[Records from a dataset]
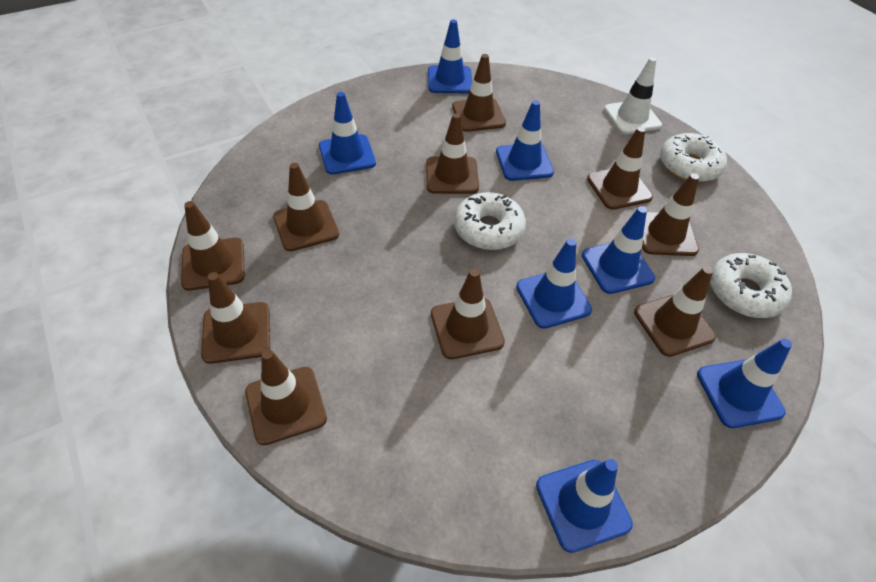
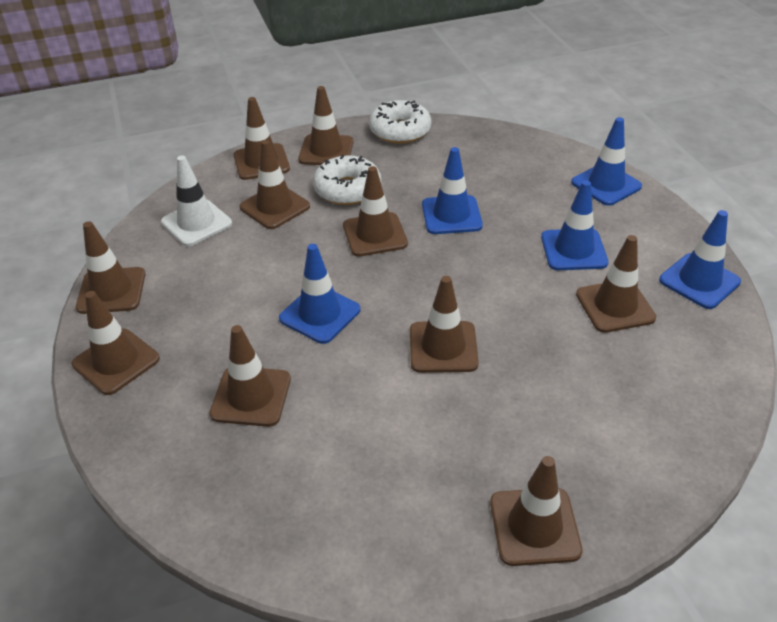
blue traffic cone: 7 -> 5
white donut: 3 -> 2

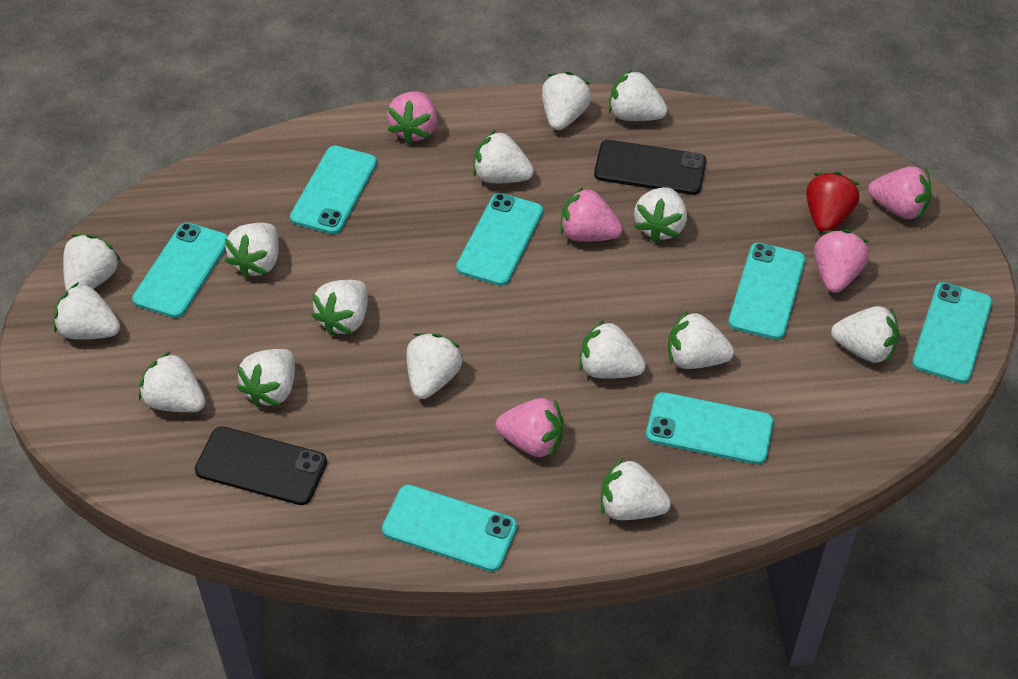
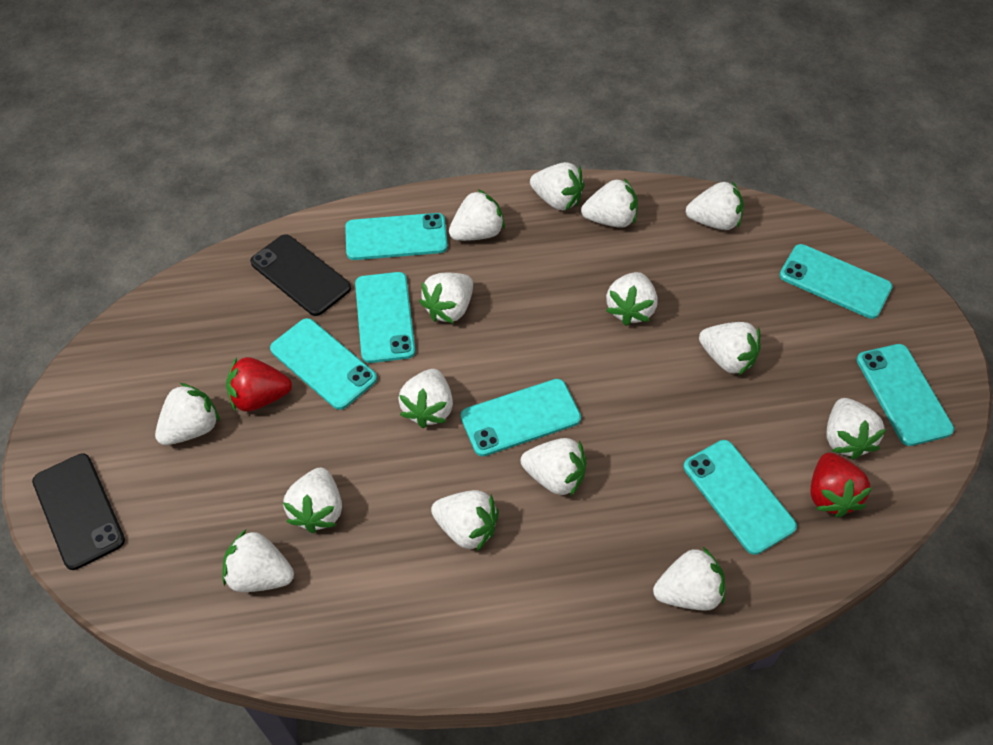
pink strawberry: 5 -> 0
red strawberry: 1 -> 2

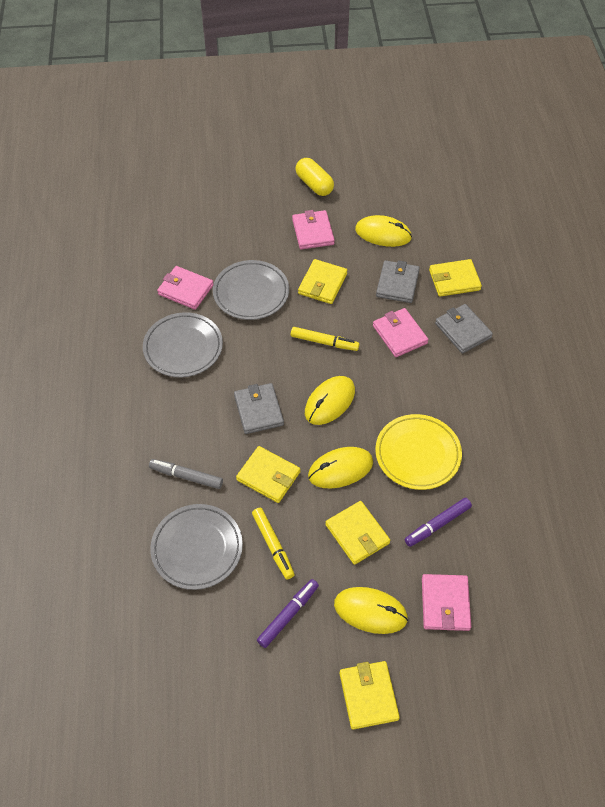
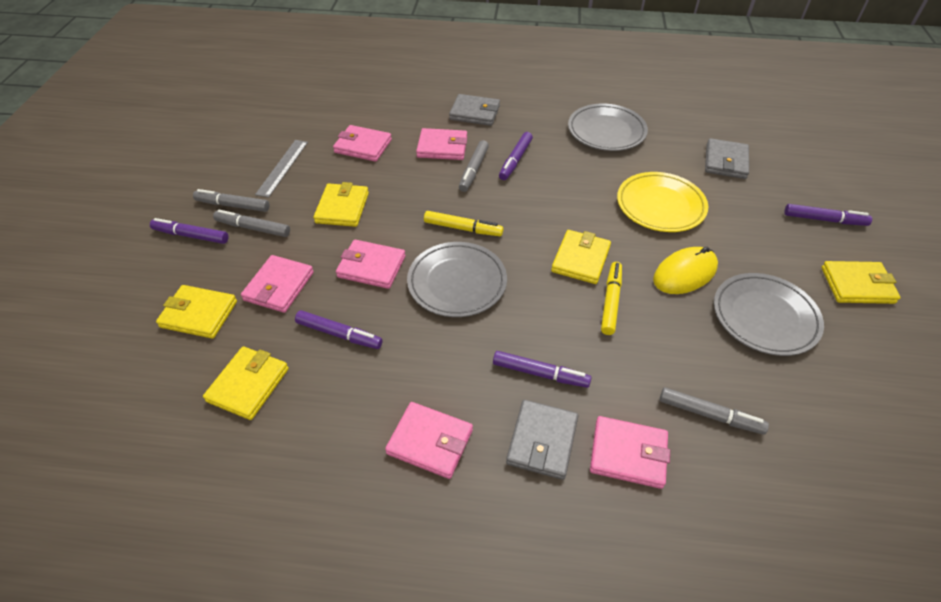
grey marker: 1 -> 4
grey ruler: 0 -> 1
pink wallet: 4 -> 6
purple marker: 2 -> 5
yellow capsule: 1 -> 0
yellow mouse: 4 -> 1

EXERCISE OBJECTIVE
Please output every record above exactly. Leave the pictures out.

FINISHED TASK
blue traffic cone: 7 -> 5
white donut: 3 -> 2

pink strawberry: 5 -> 0
red strawberry: 1 -> 2

grey marker: 1 -> 4
grey ruler: 0 -> 1
pink wallet: 4 -> 6
purple marker: 2 -> 5
yellow capsule: 1 -> 0
yellow mouse: 4 -> 1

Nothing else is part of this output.